- [The problem]: Give the lines of the material verbatim, from the first line to the line with "pink cube: 5 -> 4", including both.

- [Supplied data]:
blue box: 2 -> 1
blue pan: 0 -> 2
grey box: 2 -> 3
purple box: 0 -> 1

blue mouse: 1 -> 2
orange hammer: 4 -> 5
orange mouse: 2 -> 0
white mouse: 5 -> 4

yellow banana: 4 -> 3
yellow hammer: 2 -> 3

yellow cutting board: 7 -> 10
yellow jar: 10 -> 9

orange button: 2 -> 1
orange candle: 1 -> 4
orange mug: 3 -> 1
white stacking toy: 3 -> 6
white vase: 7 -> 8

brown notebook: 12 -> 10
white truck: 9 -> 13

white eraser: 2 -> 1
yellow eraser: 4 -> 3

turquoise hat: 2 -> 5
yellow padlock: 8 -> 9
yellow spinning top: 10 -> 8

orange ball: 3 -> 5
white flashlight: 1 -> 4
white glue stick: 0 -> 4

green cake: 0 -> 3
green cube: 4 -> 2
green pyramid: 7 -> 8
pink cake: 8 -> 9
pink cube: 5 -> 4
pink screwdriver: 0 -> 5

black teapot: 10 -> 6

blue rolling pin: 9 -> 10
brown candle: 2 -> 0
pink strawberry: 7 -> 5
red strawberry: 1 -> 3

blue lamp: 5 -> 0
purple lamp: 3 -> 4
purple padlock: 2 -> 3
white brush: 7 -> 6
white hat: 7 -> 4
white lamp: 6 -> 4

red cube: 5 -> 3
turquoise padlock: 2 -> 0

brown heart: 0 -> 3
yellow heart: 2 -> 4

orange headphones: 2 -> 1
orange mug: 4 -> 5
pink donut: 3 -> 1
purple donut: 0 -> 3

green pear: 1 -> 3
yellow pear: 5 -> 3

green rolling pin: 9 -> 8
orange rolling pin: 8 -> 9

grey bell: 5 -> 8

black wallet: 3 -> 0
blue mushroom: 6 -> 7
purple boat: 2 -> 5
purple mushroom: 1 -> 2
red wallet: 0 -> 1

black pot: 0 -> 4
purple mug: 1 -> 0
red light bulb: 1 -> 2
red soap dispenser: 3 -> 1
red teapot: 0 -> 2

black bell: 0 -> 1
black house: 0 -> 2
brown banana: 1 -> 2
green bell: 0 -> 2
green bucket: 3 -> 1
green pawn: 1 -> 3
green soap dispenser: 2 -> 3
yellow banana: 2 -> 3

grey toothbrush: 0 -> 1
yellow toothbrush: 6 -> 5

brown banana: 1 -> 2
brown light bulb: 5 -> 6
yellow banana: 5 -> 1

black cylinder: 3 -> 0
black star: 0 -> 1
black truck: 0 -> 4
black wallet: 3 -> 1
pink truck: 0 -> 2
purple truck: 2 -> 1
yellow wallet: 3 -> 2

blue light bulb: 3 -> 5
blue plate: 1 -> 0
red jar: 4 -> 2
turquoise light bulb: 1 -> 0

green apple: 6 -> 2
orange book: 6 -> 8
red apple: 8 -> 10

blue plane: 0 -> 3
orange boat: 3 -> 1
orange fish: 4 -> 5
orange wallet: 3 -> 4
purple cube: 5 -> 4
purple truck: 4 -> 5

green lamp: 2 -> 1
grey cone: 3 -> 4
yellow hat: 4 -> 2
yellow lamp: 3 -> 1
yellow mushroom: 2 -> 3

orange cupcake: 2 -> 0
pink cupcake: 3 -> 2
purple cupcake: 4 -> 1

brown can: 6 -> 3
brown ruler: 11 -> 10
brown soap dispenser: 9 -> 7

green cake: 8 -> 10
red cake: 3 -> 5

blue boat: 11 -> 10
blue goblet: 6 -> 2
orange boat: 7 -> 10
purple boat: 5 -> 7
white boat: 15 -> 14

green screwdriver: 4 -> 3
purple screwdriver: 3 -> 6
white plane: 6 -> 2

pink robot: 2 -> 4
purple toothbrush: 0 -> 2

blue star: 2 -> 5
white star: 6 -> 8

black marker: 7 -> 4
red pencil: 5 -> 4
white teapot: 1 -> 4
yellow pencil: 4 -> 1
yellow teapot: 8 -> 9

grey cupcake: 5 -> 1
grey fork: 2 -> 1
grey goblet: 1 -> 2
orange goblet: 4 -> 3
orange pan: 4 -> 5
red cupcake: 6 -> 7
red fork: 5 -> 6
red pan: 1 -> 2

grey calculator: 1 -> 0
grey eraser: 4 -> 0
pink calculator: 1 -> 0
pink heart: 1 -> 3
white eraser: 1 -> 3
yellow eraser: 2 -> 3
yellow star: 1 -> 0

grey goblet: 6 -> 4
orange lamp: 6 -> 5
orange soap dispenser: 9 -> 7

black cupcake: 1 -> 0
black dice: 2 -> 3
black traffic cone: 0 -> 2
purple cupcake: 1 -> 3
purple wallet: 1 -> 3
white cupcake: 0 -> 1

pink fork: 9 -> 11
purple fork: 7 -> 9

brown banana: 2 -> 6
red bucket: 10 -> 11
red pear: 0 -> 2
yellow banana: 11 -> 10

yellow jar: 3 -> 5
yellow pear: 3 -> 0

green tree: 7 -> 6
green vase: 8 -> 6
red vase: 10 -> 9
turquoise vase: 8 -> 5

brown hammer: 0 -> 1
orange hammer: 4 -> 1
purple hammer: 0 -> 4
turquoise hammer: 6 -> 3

- [Task answer]:
blue box: 2 -> 1
blue pan: 0 -> 2
grey box: 2 -> 3
purple box: 0 -> 1

blue mouse: 1 -> 2
orange hammer: 4 -> 5
orange mouse: 2 -> 0
white mouse: 5 -> 4

yellow banana: 4 -> 3
yellow hammer: 2 -> 3

yellow cutting board: 7 -> 10
yellow jar: 10 -> 9

orange button: 2 -> 1
orange candle: 1 -> 4
orange mug: 3 -> 1
white stacking toy: 3 -> 6
white vase: 7 -> 8

brown notebook: 12 -> 10
white truck: 9 -> 13

white eraser: 2 -> 1
yellow eraser: 4 -> 3

turquoise hat: 2 -> 5
yellow padlock: 8 -> 9
yellow spinning top: 10 -> 8

orange ball: 3 -> 5
white flashlight: 1 -> 4
white glue stick: 0 -> 4

green cake: 0 -> 3
green cube: 4 -> 2
green pyramid: 7 -> 8
pink cake: 8 -> 9
pink cube: 5 -> 4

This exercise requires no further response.